■ **Problem description**: Among the lines below, take the one holding "C3: 100nF (DGND, VS) -> none", the one holding "U1 pin PB1: FWD -> none", and all lines between them. Set them down exactly.

-------- Exercise data --------

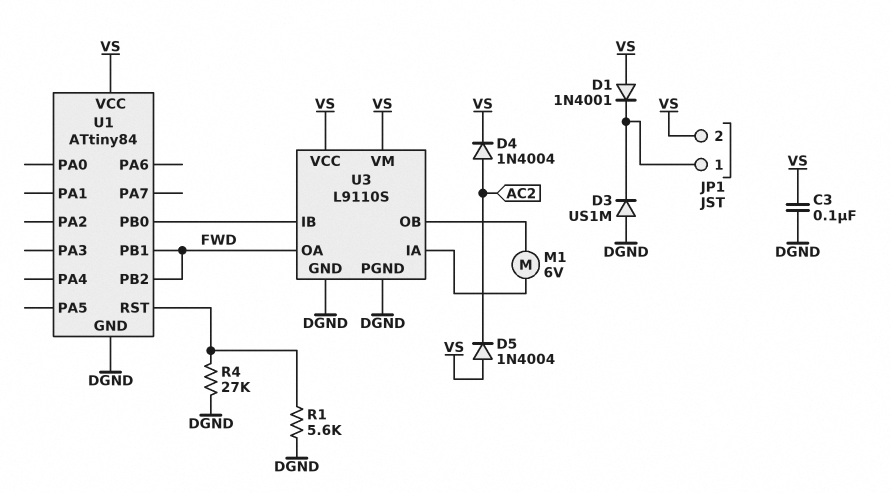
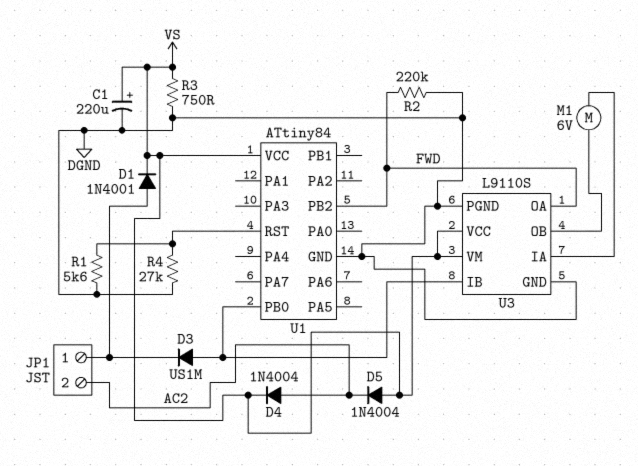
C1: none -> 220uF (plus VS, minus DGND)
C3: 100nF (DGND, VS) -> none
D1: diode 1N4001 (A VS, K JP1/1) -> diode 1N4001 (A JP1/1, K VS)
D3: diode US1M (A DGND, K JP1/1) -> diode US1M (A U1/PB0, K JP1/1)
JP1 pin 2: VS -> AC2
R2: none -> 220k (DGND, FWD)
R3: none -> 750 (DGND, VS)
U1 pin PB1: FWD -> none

--------
-------- Exercise data --------

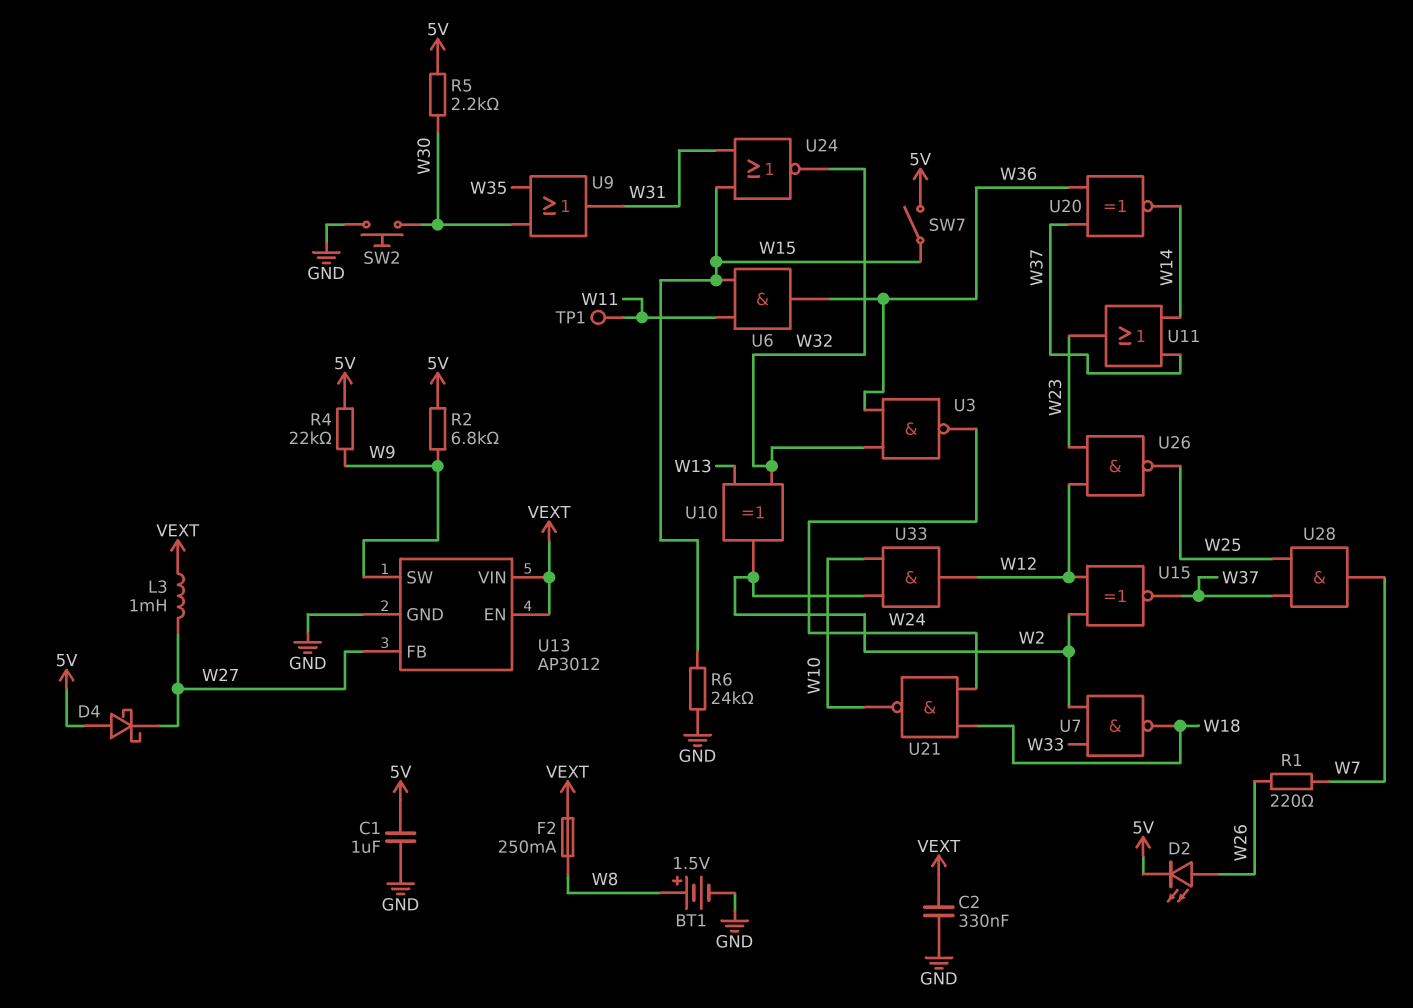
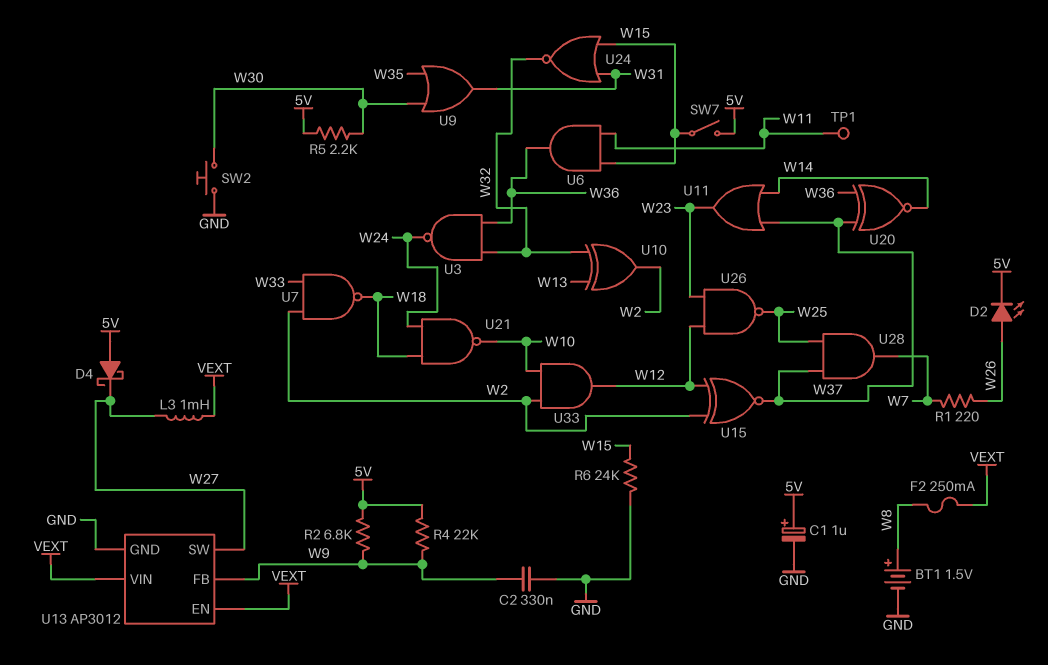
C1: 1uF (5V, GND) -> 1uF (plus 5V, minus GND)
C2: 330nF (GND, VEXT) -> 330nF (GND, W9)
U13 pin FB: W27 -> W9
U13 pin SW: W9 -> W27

--------

■ **Finished task**:
C3: 100nF (DGND, VS) -> none
D1: diode 1N4001 (A VS, K JP1/1) -> diode 1N4001 (A JP1/1, K VS)
D3: diode US1M (A DGND, K JP1/1) -> diode US1M (A U1/PB0, K JP1/1)
JP1 pin 2: VS -> AC2
R2: none -> 220k (DGND, FWD)
R3: none -> 750 (DGND, VS)
U1 pin PB1: FWD -> none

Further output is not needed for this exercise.